The task for the listing below is to write out exactly the lines starting at the one containing "MATRIX pin VCC: VIN -> 3V3" and ending at the one containing "TEMP2 pin OUT: VN -> D4", both included. Pictures are to be omitted.

◇ ◇ ◇ ◇ ◇

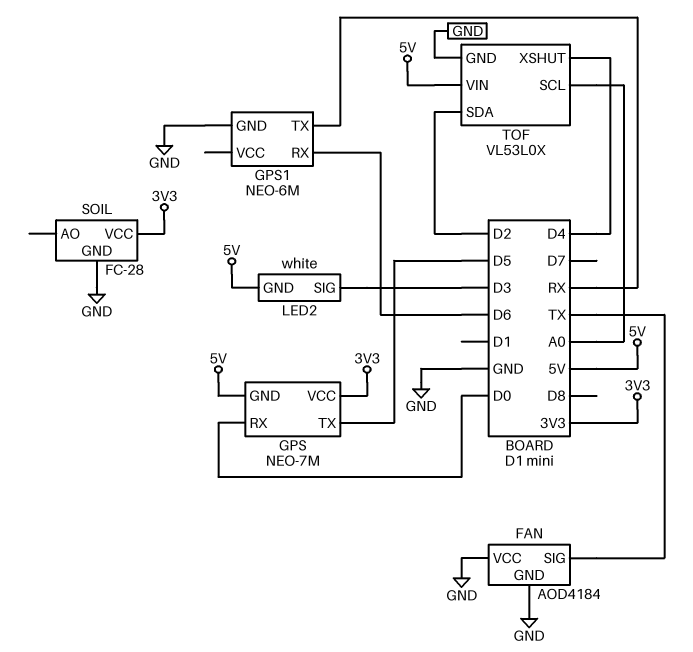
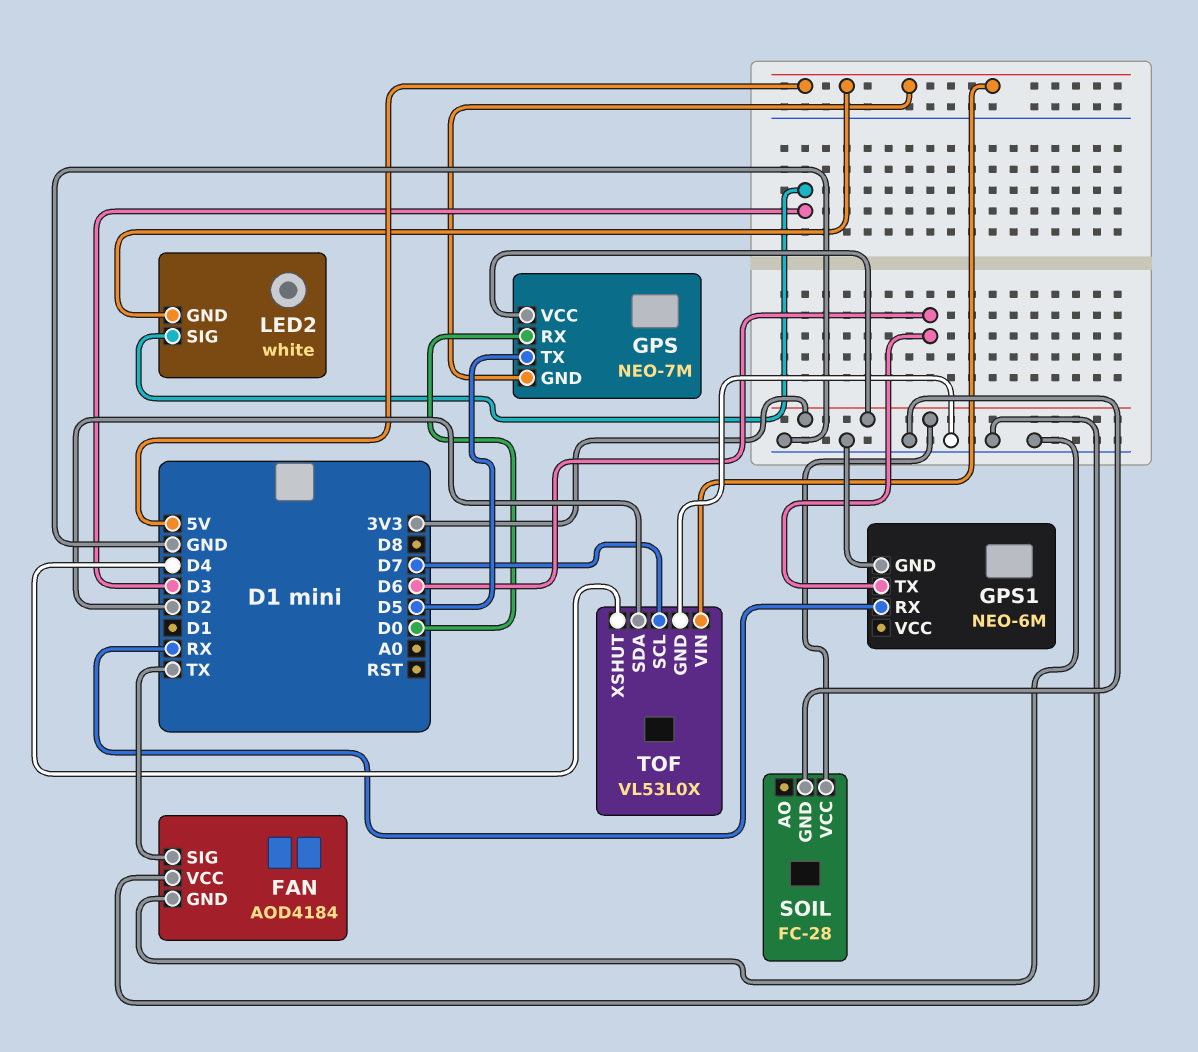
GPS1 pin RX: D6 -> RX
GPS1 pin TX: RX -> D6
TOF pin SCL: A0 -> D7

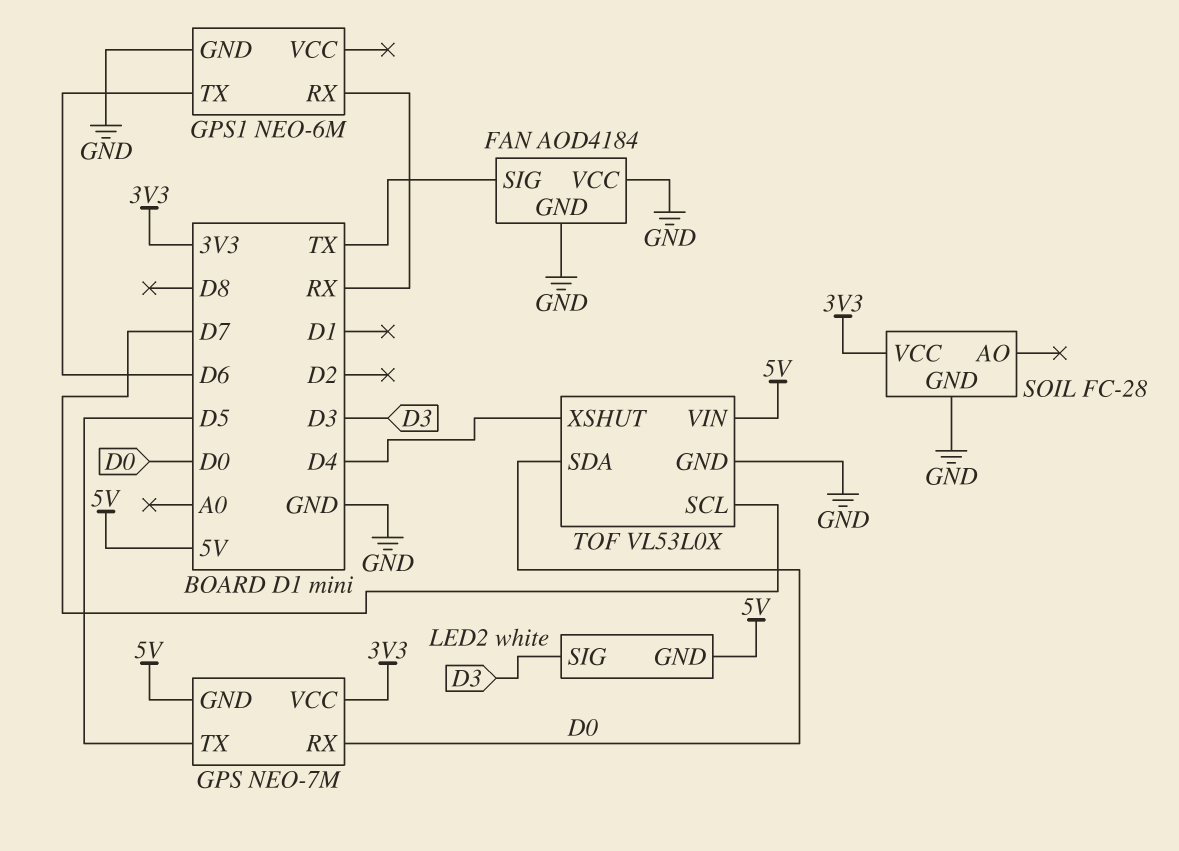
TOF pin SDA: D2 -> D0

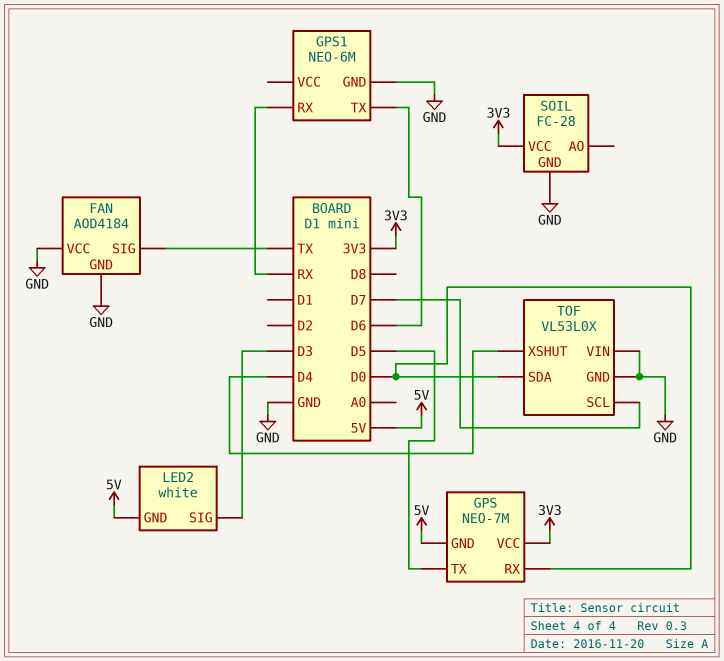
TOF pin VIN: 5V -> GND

◇ ◇ ◇ ◇ ◇

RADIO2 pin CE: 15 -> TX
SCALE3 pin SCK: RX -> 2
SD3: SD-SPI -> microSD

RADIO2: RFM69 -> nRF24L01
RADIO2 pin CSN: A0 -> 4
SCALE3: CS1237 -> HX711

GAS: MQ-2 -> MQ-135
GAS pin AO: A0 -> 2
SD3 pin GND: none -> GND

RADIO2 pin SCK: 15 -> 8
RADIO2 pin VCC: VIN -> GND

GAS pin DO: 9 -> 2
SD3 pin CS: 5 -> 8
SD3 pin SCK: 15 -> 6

◇ ◇ ◇ ◇ ◇

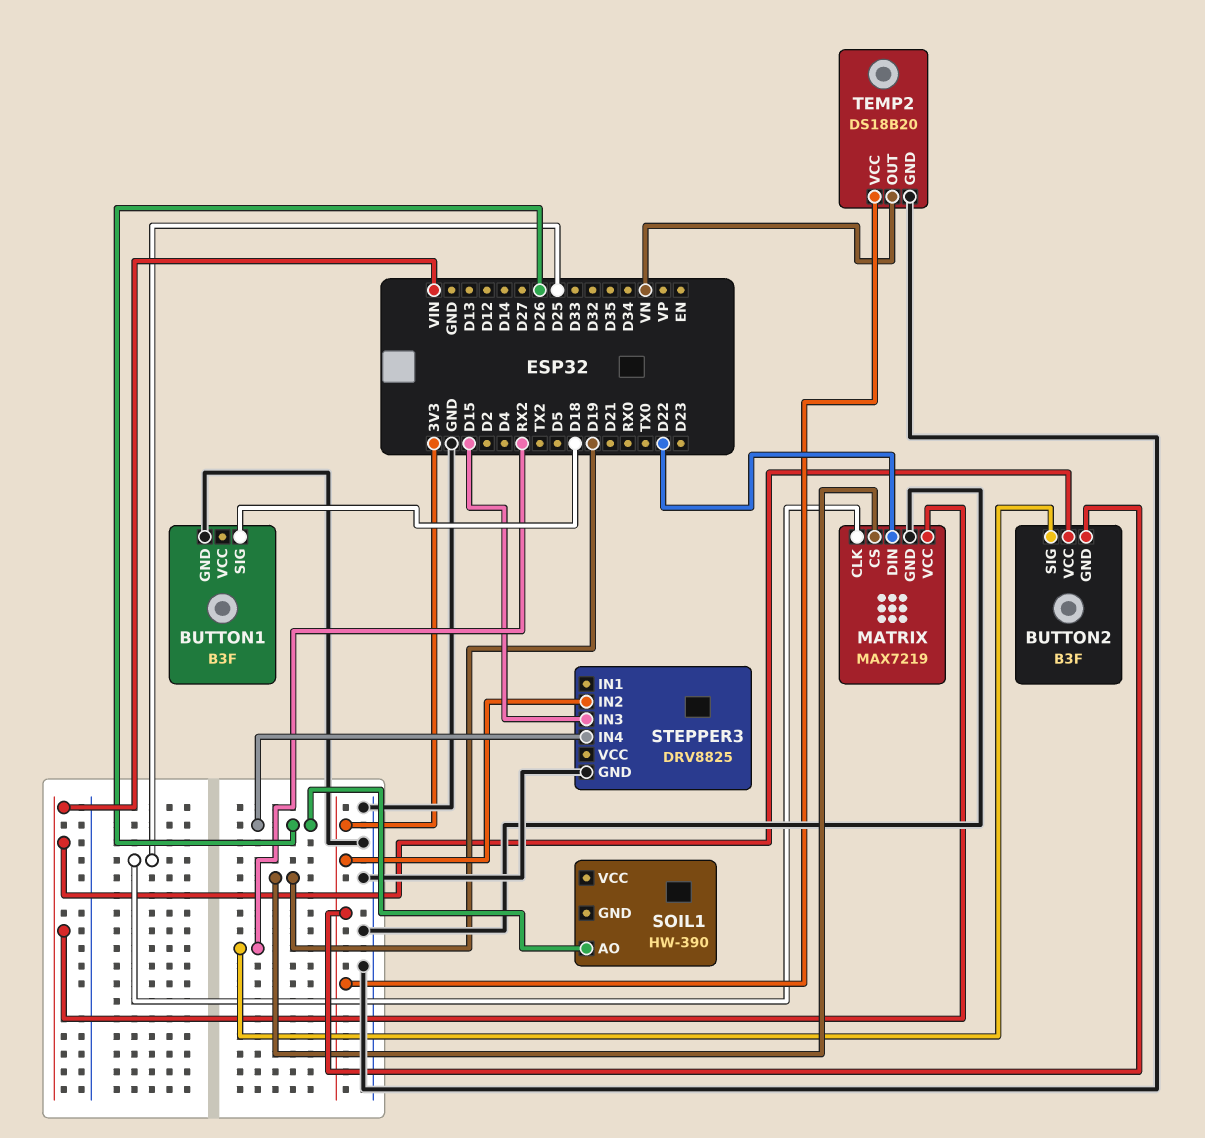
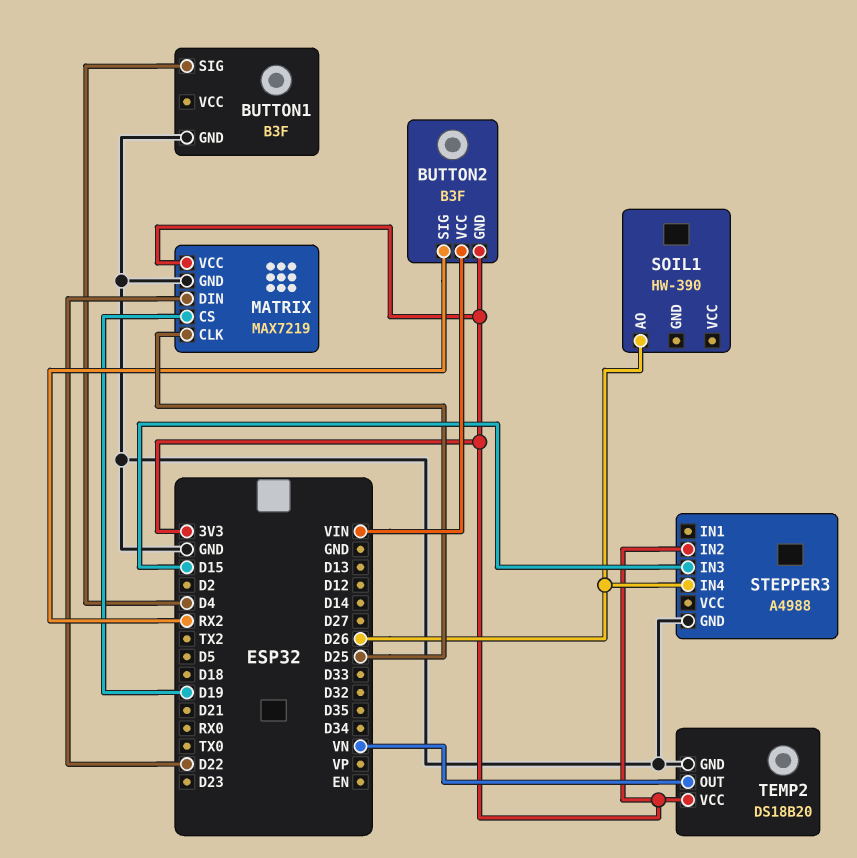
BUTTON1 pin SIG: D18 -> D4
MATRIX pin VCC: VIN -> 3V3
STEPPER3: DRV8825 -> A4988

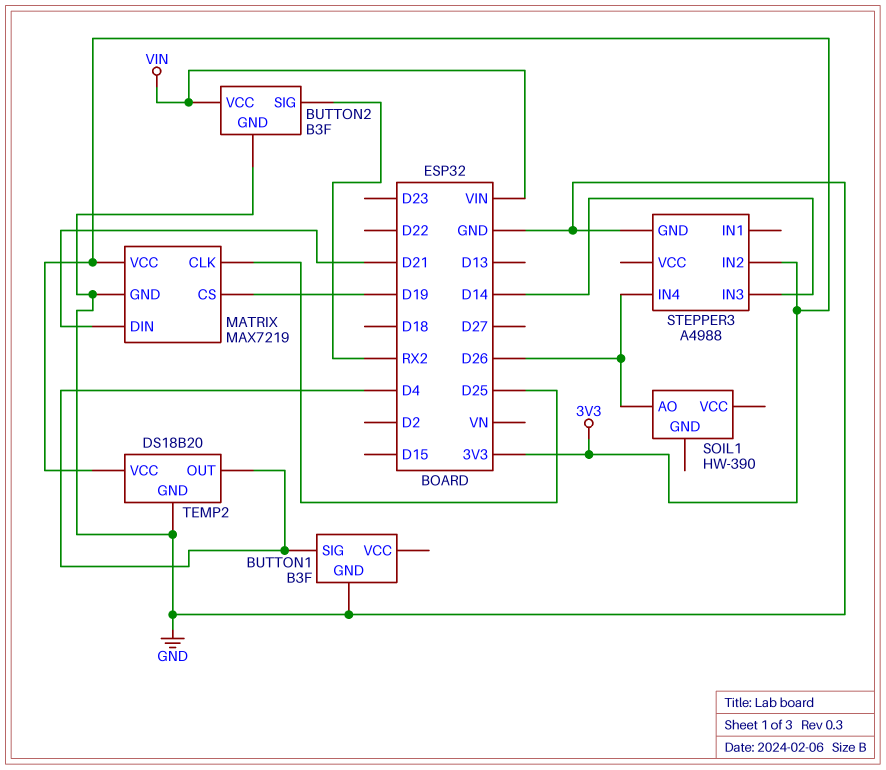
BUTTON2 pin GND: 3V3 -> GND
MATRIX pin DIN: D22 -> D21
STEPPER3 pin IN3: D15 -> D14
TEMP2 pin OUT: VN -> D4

◇ ◇ ◇ ◇ ◇

### RESULT
MATRIX pin VCC: VIN -> 3V3
STEPPER3: DRV8825 -> A4988

BUTTON2 pin GND: 3V3 -> GND
MATRIX pin DIN: D22 -> D21
STEPPER3 pin IN3: D15 -> D14
TEMP2 pin OUT: VN -> D4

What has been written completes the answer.